> [Building change records]:
****************************************

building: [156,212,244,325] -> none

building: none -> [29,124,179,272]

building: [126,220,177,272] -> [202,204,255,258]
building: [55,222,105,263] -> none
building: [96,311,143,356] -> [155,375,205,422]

****************************************

> [Brief]:
Quote exactly and only the lines from the one holding "building: [126,220,177,272] ->" through the end of the data.

> [Solution for this task]:
building: [126,220,177,272] -> [202,204,255,258]
building: [55,222,105,263] -> none
building: [96,311,143,356] -> [155,375,205,422]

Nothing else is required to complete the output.